#### [Exercise directions]
Set down, unchanged, the rows starting with the one containing "20: (624, 129)" and ending with the one containing "100: (739, 148)", both included, and output only those rows.
-- Task data start --
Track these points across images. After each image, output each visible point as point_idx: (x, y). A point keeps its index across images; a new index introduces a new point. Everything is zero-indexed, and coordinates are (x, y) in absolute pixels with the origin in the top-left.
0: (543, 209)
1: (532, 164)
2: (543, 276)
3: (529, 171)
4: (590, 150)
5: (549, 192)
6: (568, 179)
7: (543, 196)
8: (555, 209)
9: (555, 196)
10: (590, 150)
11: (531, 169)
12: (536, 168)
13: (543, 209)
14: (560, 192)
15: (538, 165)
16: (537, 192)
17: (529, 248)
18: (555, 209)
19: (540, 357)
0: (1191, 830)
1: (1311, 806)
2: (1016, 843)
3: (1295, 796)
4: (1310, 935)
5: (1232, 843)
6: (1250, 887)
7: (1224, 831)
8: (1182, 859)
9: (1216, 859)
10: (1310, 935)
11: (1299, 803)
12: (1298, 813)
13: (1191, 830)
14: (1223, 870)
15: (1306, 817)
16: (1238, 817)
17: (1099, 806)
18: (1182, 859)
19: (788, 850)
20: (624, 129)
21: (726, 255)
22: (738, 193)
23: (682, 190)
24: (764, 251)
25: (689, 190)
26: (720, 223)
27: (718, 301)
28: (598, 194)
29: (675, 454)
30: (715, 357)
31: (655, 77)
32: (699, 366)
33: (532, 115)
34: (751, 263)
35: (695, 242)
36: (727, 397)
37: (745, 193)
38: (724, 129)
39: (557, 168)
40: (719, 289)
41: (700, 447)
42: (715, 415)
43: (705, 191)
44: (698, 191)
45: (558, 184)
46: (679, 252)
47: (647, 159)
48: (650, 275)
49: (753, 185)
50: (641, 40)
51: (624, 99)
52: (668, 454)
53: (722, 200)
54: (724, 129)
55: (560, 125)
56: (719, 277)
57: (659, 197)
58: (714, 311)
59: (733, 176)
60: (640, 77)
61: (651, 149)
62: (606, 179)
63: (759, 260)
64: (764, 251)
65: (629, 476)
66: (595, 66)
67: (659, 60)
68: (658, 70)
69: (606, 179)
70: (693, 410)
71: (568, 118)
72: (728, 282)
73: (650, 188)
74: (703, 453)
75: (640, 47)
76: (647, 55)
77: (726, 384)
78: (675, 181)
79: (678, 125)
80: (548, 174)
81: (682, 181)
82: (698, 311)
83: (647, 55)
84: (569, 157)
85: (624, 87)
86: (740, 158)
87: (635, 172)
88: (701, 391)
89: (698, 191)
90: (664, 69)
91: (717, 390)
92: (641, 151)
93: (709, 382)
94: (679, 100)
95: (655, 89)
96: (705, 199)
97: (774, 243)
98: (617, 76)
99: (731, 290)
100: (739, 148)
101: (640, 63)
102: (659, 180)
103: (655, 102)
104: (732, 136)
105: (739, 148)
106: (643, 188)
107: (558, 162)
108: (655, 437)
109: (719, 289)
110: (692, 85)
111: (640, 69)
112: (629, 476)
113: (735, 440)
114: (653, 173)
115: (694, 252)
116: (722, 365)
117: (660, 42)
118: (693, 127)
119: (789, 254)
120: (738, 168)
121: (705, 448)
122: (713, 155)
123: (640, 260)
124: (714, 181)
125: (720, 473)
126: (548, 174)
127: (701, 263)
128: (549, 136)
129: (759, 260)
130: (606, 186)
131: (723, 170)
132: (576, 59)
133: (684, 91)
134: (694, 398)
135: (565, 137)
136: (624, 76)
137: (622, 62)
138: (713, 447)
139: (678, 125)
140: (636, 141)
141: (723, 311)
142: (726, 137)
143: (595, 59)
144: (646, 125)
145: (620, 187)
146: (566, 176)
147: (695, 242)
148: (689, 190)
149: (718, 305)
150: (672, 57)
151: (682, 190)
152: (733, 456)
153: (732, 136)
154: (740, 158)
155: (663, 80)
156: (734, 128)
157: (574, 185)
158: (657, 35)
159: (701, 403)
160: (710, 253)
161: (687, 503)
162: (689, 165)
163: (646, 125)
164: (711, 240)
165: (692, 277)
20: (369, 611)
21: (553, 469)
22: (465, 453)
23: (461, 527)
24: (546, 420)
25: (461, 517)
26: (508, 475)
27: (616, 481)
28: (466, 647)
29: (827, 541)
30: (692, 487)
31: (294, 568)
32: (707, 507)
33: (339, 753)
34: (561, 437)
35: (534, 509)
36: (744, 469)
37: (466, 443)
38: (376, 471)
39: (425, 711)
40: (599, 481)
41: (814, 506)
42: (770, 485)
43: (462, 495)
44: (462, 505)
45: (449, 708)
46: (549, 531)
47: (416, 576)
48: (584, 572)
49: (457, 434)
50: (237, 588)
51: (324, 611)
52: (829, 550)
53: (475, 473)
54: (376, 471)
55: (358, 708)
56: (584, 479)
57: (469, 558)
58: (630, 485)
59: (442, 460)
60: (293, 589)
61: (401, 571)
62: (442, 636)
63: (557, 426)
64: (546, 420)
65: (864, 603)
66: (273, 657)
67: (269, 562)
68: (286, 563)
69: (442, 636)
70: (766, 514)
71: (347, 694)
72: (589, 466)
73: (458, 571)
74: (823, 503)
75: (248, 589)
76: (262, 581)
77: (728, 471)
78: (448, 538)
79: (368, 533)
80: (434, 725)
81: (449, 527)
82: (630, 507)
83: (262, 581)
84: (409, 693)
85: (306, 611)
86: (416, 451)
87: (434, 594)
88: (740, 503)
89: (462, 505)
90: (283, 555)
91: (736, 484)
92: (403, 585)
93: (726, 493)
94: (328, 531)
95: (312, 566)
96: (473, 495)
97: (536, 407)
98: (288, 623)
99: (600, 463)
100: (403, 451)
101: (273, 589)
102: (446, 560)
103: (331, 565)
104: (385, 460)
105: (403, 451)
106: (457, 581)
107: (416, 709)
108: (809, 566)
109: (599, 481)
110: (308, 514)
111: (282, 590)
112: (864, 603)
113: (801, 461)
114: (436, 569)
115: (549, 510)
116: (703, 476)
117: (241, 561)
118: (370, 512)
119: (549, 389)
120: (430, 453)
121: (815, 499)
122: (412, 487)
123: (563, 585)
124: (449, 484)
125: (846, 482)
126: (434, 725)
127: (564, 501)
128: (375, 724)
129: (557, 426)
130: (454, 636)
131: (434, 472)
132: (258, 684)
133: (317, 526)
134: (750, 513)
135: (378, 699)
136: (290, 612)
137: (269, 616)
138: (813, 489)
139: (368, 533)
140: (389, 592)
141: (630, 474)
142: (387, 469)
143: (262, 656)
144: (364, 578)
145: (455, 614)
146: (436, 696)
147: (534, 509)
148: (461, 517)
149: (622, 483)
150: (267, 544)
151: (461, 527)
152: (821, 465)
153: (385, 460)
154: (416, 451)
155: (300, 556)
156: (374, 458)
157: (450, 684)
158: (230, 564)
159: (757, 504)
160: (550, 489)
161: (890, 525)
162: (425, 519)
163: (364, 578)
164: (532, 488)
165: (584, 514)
-- Task data end --
#### [Output of the exercise]
20: (624, 129)
21: (726, 255)
22: (738, 193)
23: (682, 190)
24: (764, 251)
25: (689, 190)
26: (720, 223)
27: (718, 301)
28: (598, 194)
29: (675, 454)
30: (715, 357)
31: (655, 77)
32: (699, 366)
33: (532, 115)
34: (751, 263)
35: (695, 242)
36: (727, 397)
37: (745, 193)
38: (724, 129)
39: (557, 168)
40: (719, 289)
41: (700, 447)
42: (715, 415)
43: (705, 191)
44: (698, 191)
45: (558, 184)
46: (679, 252)
47: (647, 159)
48: (650, 275)
49: (753, 185)
50: (641, 40)
51: (624, 99)
52: (668, 454)
53: (722, 200)
54: (724, 129)
55: (560, 125)
56: (719, 277)
57: (659, 197)
58: (714, 311)
59: (733, 176)
60: (640, 77)
61: (651, 149)
62: (606, 179)
63: (759, 260)
64: (764, 251)
65: (629, 476)
66: (595, 66)
67: (659, 60)
68: (658, 70)
69: (606, 179)
70: (693, 410)
71: (568, 118)
72: (728, 282)
73: (650, 188)
74: (703, 453)
75: (640, 47)
76: (647, 55)
77: (726, 384)
78: (675, 181)
79: (678, 125)
80: (548, 174)
81: (682, 181)
82: (698, 311)
83: (647, 55)
84: (569, 157)
85: (624, 87)
86: (740, 158)
87: (635, 172)
88: (701, 391)
89: (698, 191)
90: (664, 69)
91: (717, 390)
92: (641, 151)
93: (709, 382)
94: (679, 100)
95: (655, 89)
96: (705, 199)
97: (774, 243)
98: (617, 76)
99: (731, 290)
100: (739, 148)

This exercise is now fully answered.